Before-and-after object listings:

-*-

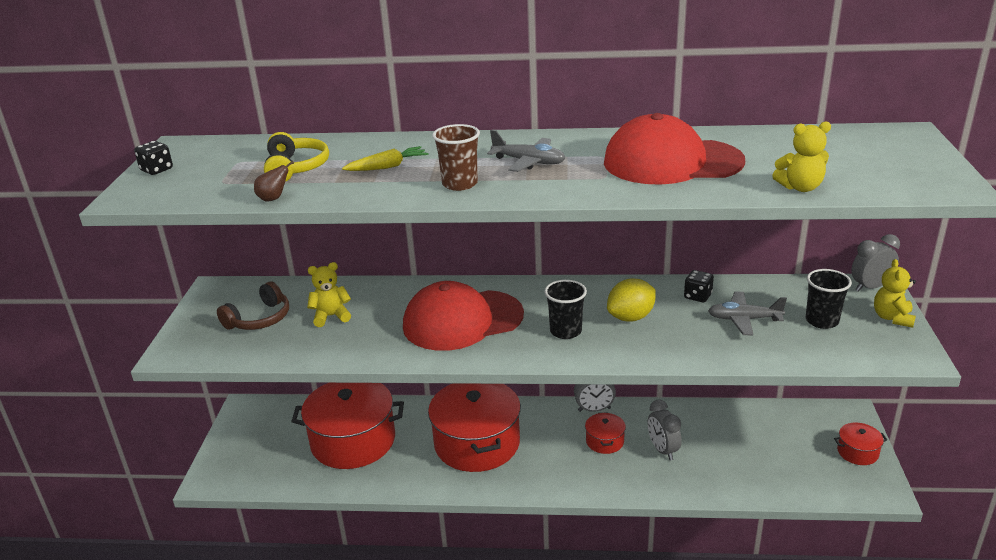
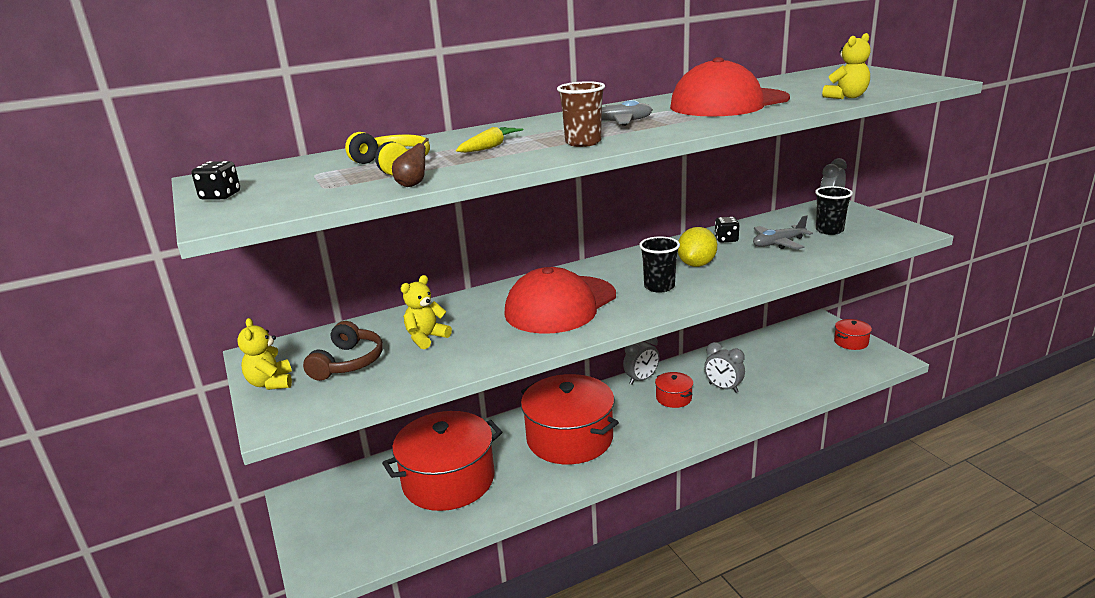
camera: 30 degrees left, 5 degrees down
(892, 318) = (868, 217): yellow teddy bear -> yellow teddy bear (271, 383)

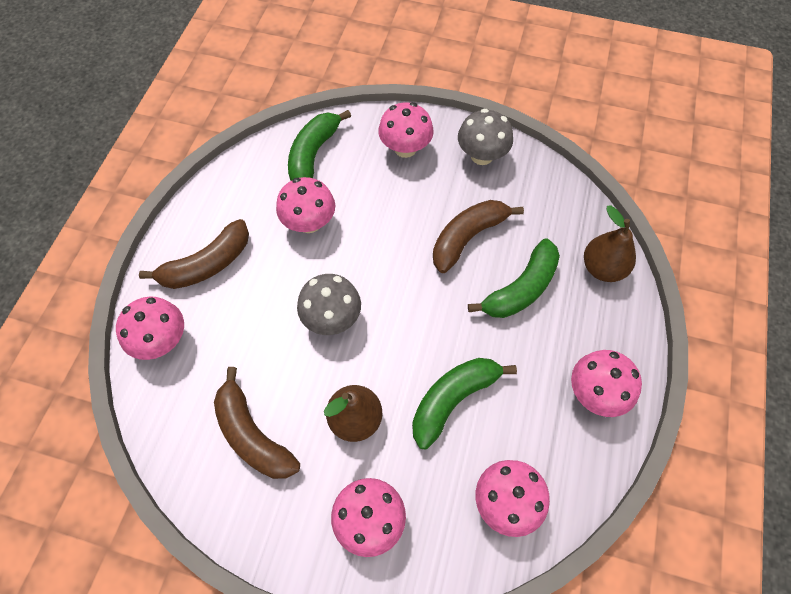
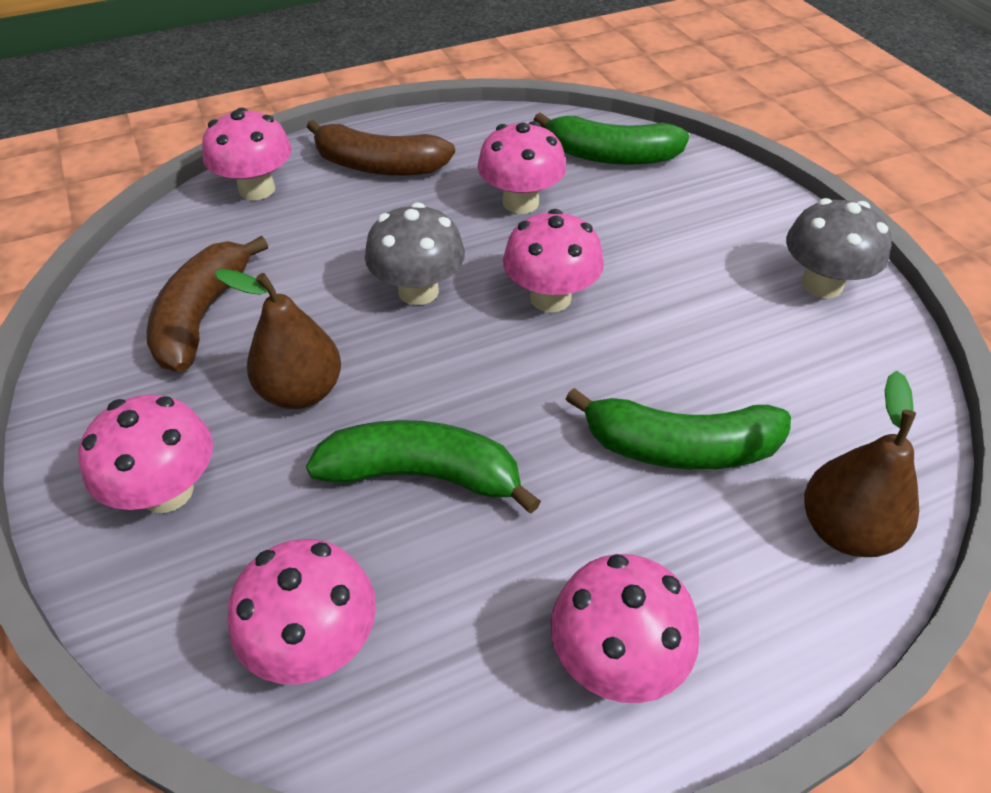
camera: 50 degrees right, 15 degrees down
(313, 155) = (610, 156): green banana -> green banana turned 150 degrees counterclockwise
(405, 148) = (725, 215): pink mushroom -> pink mushroom (550, 298)
(468, 237) = (683, 344): brown banana -> none

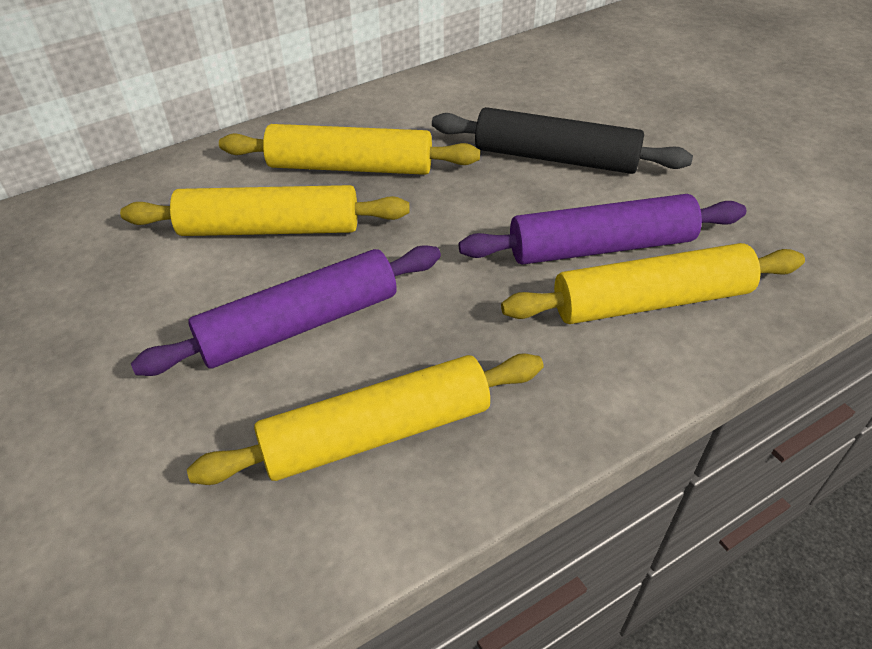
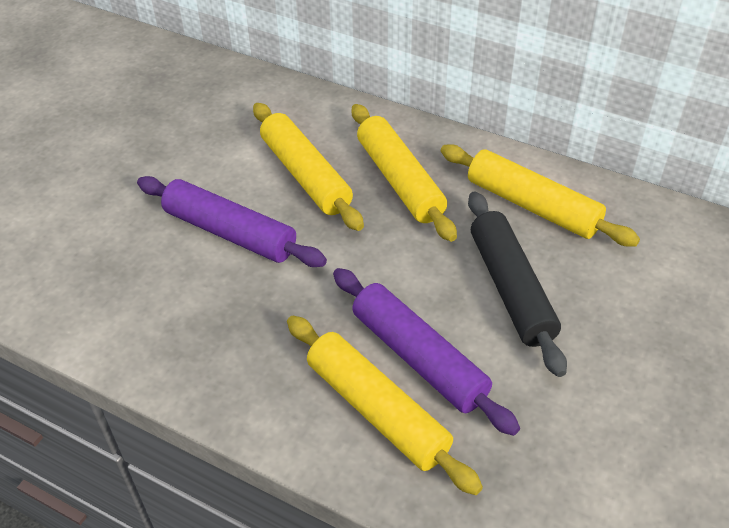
camera: 60 degrees right, 0 degrees up
(377, 433) = (165, 310): yellow rolling pin -> yellow rolling pin (532, 206)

-*-

## Exercise:
Each entry should be repeated exactly as it appears; the pictures stay out.

## Answer space:
camera: 30 degrees left, 5 degrees down
(892, 318) = (868, 217): yellow teddy bear -> yellow teddy bear (271, 383)

camera: 50 degrees right, 15 degrees down
(313, 155) = (610, 156): green banana -> green banana turned 150 degrees counterclockwise
(405, 148) = (725, 215): pink mushroom -> pink mushroom (550, 298)
(468, 237) = (683, 344): brown banana -> none

camera: 60 degrees right, 0 degrees up
(377, 433) = (165, 310): yellow rolling pin -> yellow rolling pin (532, 206)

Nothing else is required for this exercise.